● Data in this exercise:
+ + +
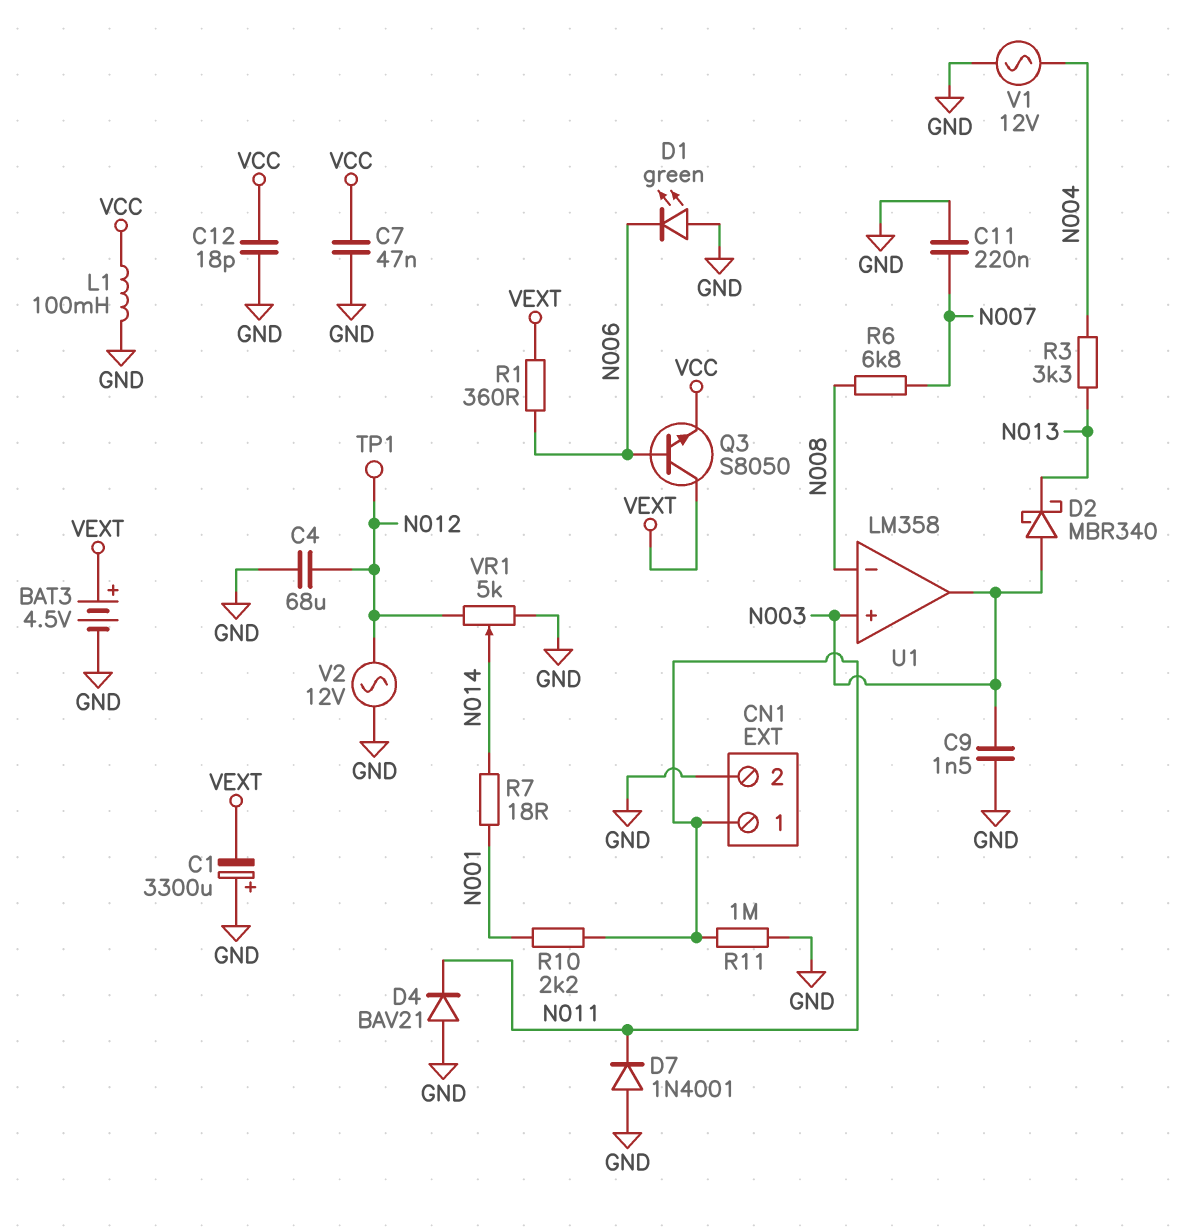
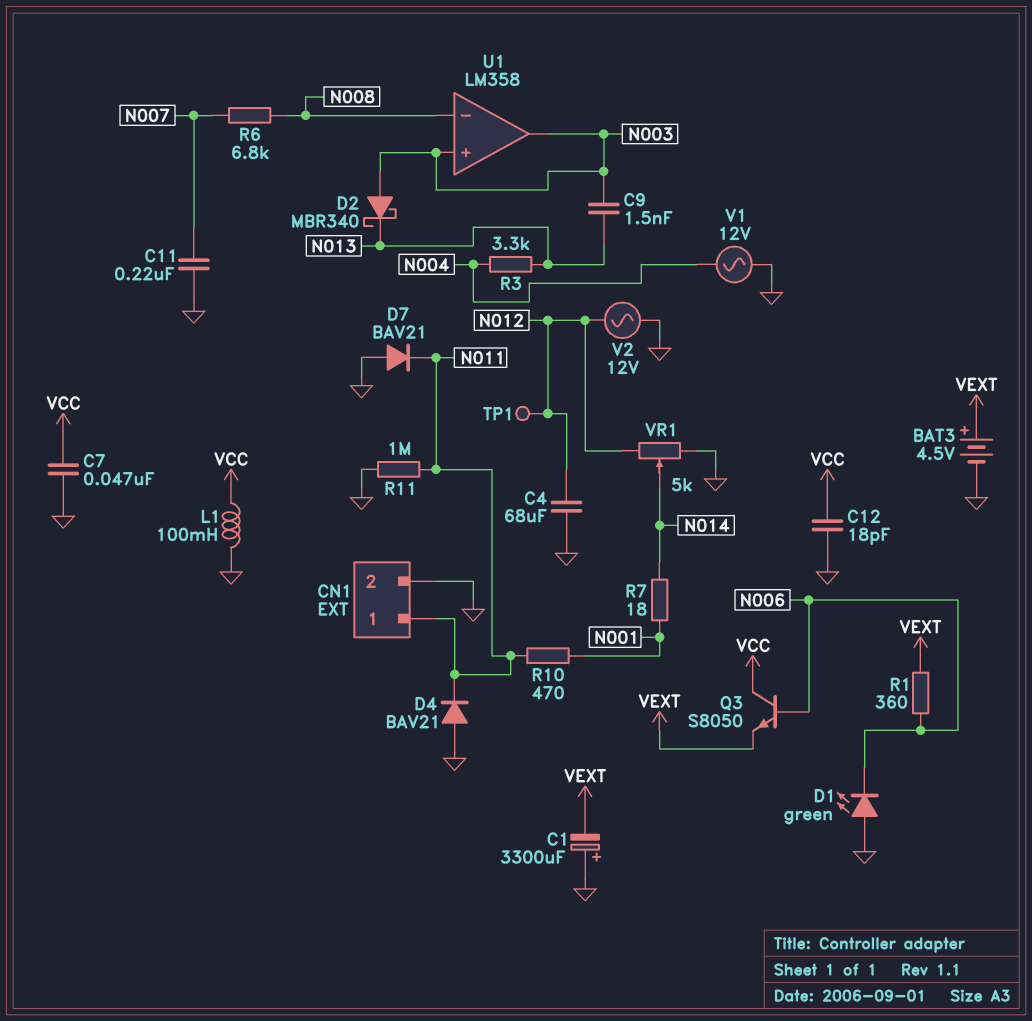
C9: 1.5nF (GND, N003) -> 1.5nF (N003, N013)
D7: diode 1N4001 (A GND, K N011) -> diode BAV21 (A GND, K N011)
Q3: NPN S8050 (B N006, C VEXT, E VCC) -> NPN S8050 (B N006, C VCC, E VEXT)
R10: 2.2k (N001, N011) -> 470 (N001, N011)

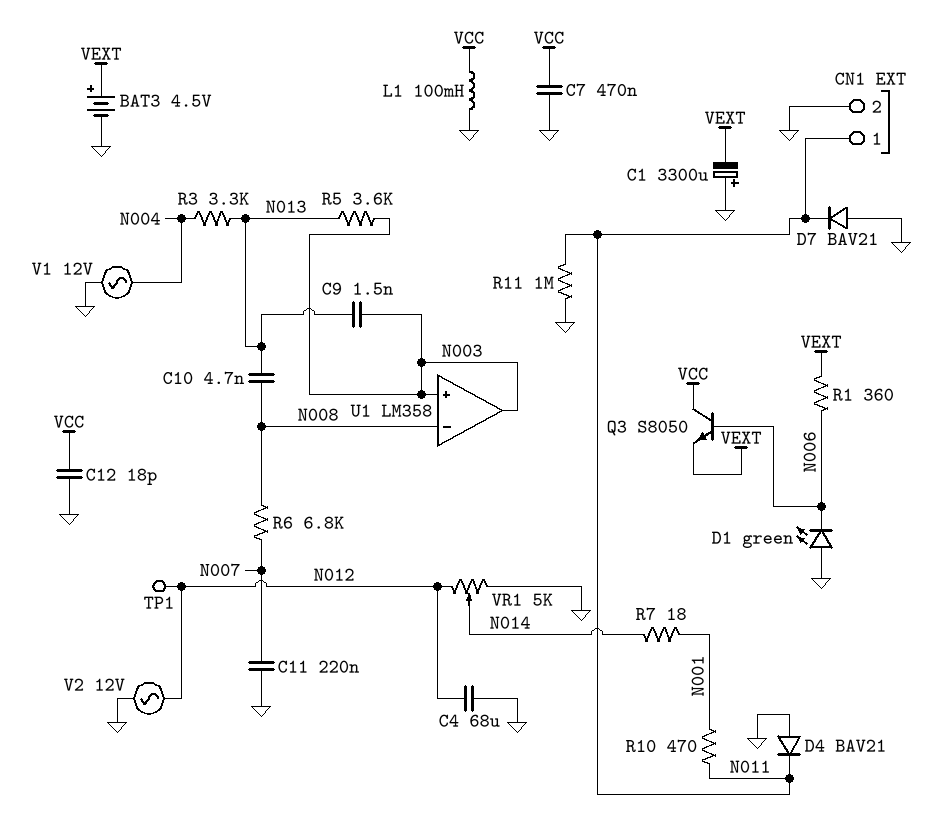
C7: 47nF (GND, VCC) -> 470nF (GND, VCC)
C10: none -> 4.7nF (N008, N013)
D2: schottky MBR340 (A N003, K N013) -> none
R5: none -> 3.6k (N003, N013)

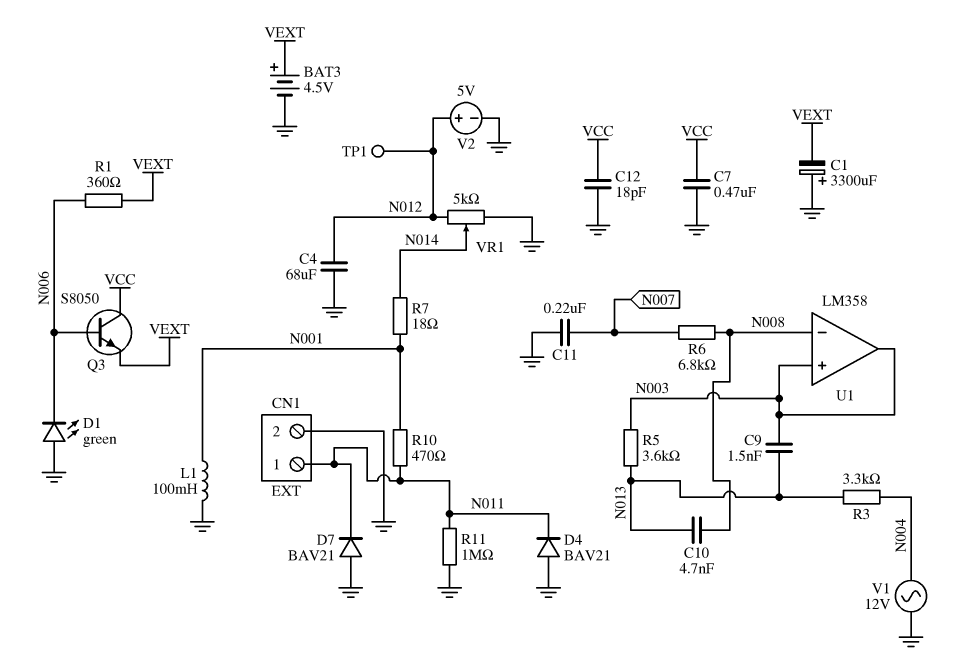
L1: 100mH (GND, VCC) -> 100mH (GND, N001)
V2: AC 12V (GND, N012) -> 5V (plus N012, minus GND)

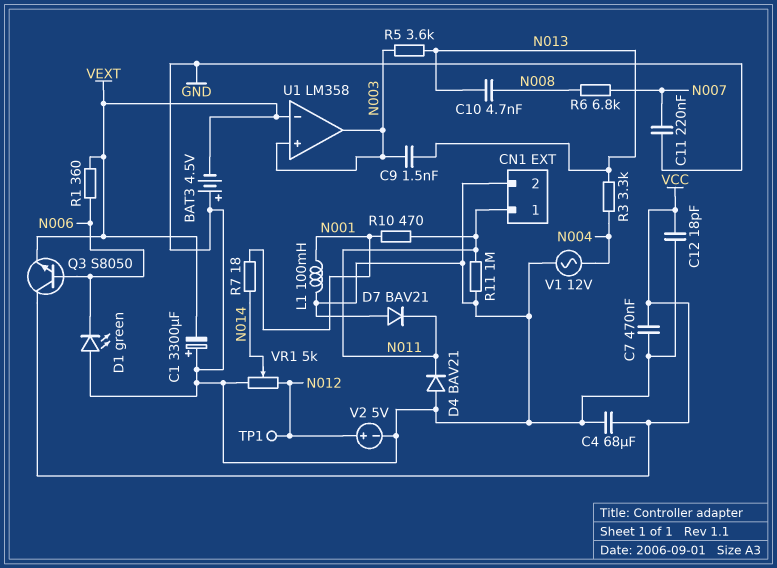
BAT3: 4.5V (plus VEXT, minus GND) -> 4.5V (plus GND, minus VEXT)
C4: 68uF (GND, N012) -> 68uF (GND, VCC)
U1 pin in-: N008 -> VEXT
+ + +
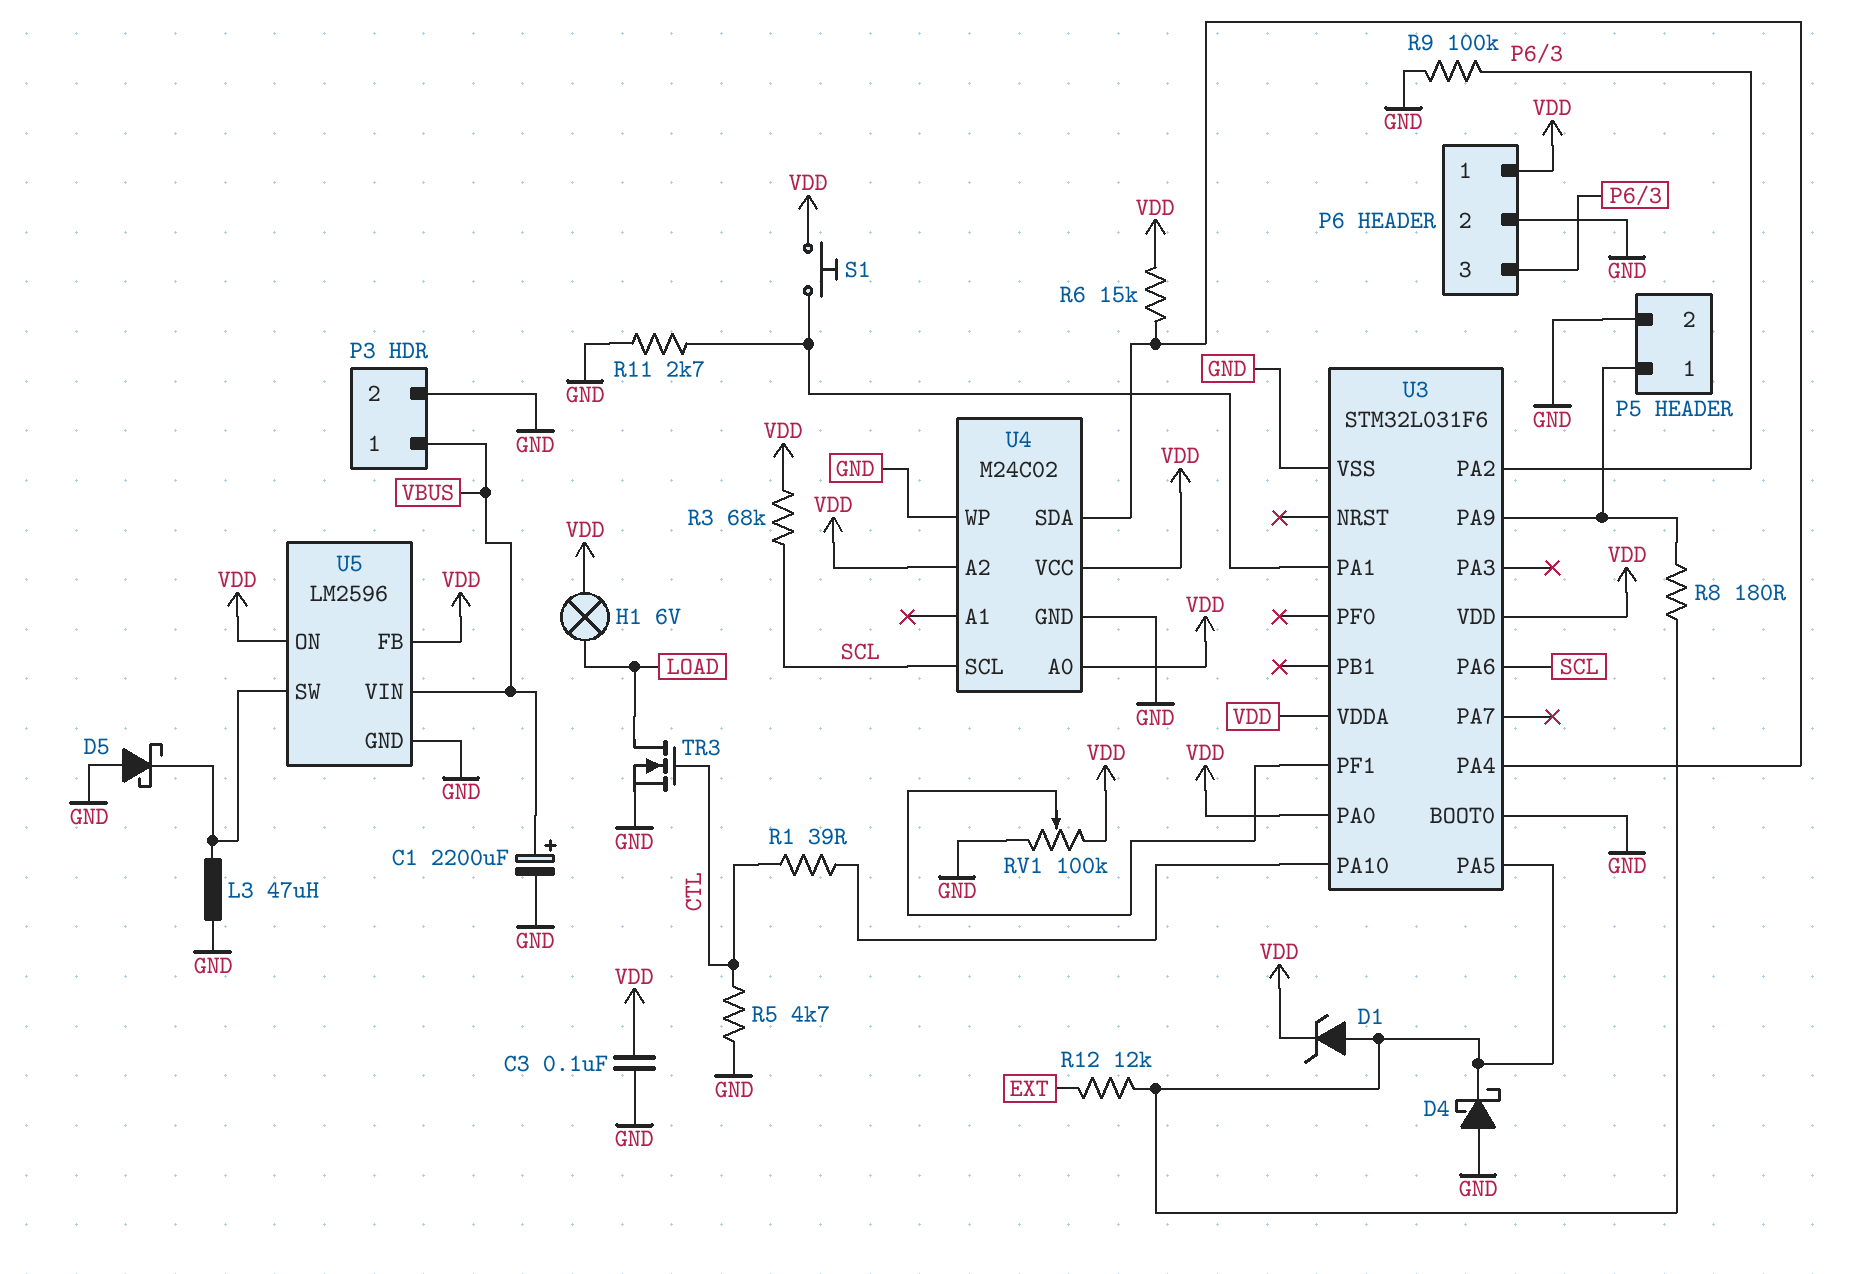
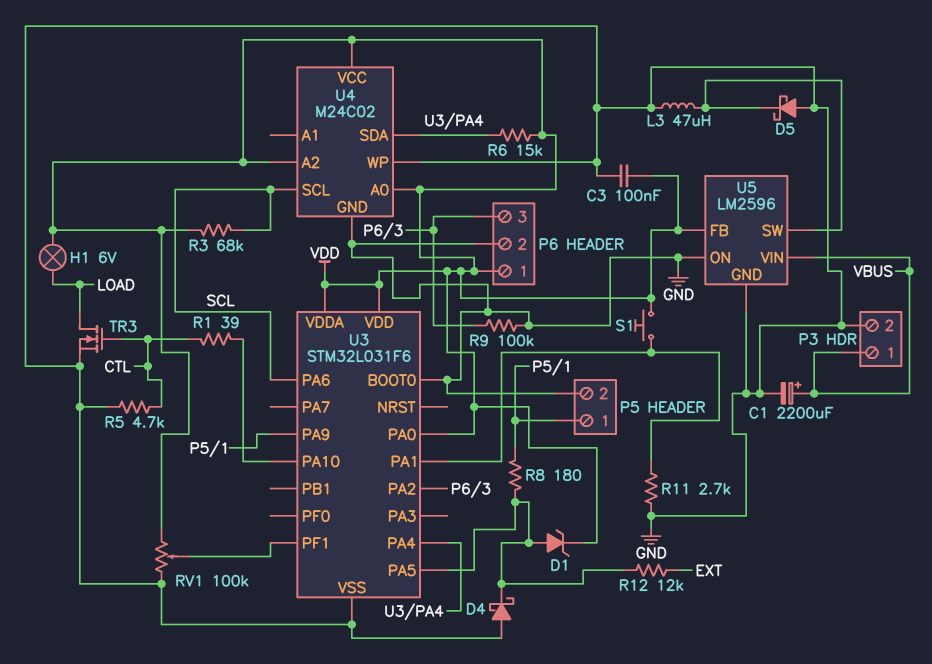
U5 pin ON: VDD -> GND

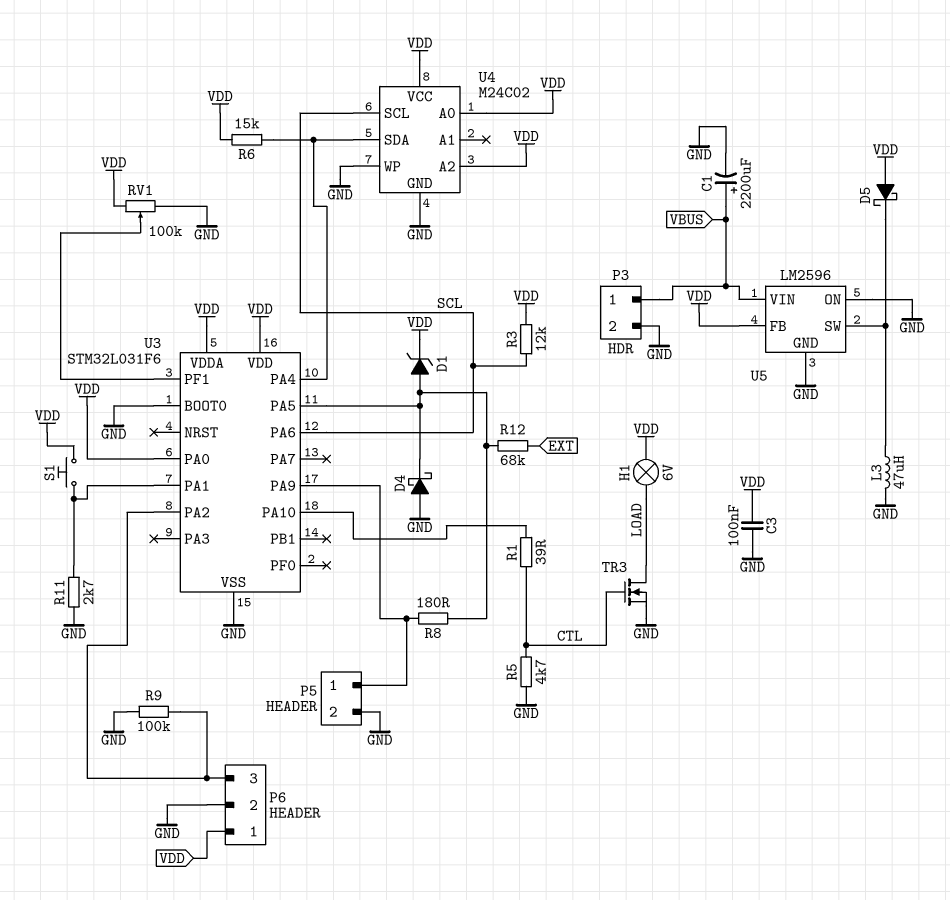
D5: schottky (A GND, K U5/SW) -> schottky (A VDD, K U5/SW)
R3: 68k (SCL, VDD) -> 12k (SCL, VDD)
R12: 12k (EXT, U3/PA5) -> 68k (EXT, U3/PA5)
+ + +
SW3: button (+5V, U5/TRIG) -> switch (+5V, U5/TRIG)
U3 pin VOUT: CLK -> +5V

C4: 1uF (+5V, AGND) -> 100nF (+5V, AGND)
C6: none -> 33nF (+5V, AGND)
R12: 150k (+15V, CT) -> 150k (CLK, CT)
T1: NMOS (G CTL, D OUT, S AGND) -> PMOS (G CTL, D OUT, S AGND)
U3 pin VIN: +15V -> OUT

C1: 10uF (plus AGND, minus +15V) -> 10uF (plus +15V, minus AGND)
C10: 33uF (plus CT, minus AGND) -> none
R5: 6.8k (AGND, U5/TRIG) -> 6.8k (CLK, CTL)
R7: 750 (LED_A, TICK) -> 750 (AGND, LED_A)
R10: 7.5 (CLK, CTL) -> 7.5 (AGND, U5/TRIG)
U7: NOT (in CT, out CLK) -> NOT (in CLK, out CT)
+ + +
Your answer should consist only of the lines above between the line holding "R10: 7.5 (CLK, CTL) -> 7.5 (AGND, U5/TRIG)" and the line holding "U7: NOT (in", inclusive, each transcribed exactly.

● Task solution:
R10: 7.5 (CLK, CTL) -> 7.5 (AGND, U5/TRIG)
U7: NOT (in CT, out CLK) -> NOT (in CLK, out CT)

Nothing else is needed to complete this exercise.